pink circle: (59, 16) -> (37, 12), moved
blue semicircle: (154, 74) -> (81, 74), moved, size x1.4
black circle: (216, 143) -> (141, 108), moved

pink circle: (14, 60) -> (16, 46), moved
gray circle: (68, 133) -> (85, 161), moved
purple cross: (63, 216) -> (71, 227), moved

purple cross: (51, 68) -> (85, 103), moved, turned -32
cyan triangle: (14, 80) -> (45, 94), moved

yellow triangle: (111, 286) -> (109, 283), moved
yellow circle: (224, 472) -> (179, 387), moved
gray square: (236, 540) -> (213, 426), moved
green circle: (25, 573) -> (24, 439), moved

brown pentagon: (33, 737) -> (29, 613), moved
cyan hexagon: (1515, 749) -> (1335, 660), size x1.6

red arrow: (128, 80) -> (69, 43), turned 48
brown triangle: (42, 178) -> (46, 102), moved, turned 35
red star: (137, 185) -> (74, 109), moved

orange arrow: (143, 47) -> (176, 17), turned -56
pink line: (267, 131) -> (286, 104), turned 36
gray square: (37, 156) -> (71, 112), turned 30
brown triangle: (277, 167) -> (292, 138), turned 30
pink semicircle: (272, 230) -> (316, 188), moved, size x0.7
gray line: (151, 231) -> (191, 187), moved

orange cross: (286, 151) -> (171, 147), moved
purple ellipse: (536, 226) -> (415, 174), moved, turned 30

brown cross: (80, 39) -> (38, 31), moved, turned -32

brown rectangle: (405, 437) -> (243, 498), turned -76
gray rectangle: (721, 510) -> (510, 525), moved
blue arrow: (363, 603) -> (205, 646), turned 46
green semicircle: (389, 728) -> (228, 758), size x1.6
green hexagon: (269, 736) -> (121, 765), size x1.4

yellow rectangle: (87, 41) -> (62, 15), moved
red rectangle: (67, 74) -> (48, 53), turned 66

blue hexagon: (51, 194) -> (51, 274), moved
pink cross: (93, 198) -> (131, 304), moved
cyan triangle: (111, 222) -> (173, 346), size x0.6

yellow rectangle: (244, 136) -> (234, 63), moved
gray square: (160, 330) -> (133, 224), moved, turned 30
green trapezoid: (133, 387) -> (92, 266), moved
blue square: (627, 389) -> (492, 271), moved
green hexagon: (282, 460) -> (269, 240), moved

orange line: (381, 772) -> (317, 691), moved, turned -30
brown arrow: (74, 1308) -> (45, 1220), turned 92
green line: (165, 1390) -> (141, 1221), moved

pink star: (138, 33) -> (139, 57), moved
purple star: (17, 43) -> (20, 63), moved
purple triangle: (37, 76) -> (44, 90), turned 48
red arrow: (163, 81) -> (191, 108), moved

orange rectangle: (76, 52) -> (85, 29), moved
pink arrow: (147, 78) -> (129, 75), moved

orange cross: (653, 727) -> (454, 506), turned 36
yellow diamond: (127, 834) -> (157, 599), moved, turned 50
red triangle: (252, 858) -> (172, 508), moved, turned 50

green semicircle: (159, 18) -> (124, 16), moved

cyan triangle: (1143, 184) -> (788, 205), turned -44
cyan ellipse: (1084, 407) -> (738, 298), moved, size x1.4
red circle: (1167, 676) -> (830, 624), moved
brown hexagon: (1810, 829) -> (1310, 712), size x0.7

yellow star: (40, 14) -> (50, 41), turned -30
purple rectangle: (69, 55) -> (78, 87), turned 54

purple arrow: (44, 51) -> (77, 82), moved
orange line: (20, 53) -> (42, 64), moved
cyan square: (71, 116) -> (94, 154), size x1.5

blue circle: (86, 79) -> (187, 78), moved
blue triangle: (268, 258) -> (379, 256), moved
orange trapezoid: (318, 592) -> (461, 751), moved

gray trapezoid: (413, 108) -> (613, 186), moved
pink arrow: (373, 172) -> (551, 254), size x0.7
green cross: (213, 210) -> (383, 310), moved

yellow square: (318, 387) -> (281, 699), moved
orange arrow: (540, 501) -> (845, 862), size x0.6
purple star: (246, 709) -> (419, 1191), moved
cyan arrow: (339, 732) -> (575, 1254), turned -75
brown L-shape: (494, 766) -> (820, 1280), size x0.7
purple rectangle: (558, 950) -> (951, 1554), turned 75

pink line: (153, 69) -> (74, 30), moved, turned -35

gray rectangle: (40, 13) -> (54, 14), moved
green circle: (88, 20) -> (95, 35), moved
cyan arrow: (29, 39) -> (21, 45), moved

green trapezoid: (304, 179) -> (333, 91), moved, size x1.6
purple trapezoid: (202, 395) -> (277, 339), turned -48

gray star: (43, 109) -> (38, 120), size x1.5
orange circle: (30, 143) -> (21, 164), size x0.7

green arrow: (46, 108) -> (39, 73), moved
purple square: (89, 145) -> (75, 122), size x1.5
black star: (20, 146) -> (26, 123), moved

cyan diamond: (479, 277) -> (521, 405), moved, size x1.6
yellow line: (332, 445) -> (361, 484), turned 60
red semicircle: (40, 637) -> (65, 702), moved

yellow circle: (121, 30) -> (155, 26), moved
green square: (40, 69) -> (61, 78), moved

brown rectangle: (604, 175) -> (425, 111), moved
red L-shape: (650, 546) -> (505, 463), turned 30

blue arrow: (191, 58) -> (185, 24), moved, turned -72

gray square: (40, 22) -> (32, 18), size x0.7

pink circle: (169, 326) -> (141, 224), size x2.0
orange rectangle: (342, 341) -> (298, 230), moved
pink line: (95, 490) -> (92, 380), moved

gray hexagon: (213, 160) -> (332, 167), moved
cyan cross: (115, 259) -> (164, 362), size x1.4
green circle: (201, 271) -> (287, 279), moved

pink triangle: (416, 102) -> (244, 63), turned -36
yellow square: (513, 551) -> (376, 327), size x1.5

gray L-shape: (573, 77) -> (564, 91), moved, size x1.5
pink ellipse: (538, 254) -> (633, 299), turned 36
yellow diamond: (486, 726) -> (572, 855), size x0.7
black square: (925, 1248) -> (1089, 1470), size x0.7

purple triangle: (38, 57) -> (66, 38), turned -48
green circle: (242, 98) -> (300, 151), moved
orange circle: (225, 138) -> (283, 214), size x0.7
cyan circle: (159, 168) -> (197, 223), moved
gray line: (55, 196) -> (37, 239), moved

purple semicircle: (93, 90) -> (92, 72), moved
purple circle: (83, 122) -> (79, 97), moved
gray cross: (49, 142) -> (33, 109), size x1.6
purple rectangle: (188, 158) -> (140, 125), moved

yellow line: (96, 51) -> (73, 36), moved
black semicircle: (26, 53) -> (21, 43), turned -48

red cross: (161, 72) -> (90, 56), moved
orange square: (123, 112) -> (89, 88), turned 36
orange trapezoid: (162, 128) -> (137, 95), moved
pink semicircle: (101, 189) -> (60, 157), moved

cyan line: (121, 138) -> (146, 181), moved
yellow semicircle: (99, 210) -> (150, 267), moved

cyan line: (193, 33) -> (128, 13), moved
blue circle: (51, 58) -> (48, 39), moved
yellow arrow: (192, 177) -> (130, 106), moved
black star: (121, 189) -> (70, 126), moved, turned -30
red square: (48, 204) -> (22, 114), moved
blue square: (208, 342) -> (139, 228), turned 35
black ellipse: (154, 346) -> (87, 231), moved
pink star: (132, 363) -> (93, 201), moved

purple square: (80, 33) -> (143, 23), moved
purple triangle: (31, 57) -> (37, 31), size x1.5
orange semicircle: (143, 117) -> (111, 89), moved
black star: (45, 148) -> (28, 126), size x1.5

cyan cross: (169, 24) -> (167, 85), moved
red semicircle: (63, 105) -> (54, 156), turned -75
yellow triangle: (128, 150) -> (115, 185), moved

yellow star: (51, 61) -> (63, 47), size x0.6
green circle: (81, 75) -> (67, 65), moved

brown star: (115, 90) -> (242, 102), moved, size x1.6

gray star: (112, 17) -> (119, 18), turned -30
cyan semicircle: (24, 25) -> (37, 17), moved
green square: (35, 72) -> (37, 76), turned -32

▶ [WORK TASK]: Output, from the data above, the lines from the line with "gray cross: (49, 142) -> (33, 109), size x1.6" to the line with "pink star: (132, 363) -> (93, 201), moved" exactly as they stand, both ends included and nothing else.

▶ [EXERCISE SOLUTION]:
gray cross: (49, 142) -> (33, 109), size x1.6
purple rectangle: (188, 158) -> (140, 125), moved

yellow line: (96, 51) -> (73, 36), moved
black semicircle: (26, 53) -> (21, 43), turned -48

red cross: (161, 72) -> (90, 56), moved
orange square: (123, 112) -> (89, 88), turned 36
orange trapezoid: (162, 128) -> (137, 95), moved
pink semicircle: (101, 189) -> (60, 157), moved

cyan line: (121, 138) -> (146, 181), moved
yellow semicircle: (99, 210) -> (150, 267), moved

cyan line: (193, 33) -> (128, 13), moved
blue circle: (51, 58) -> (48, 39), moved
yellow arrow: (192, 177) -> (130, 106), moved
black star: (121, 189) -> (70, 126), moved, turned -30
red square: (48, 204) -> (22, 114), moved
blue square: (208, 342) -> (139, 228), turned 35
black ellipse: (154, 346) -> (87, 231), moved
pink star: (132, 363) -> (93, 201), moved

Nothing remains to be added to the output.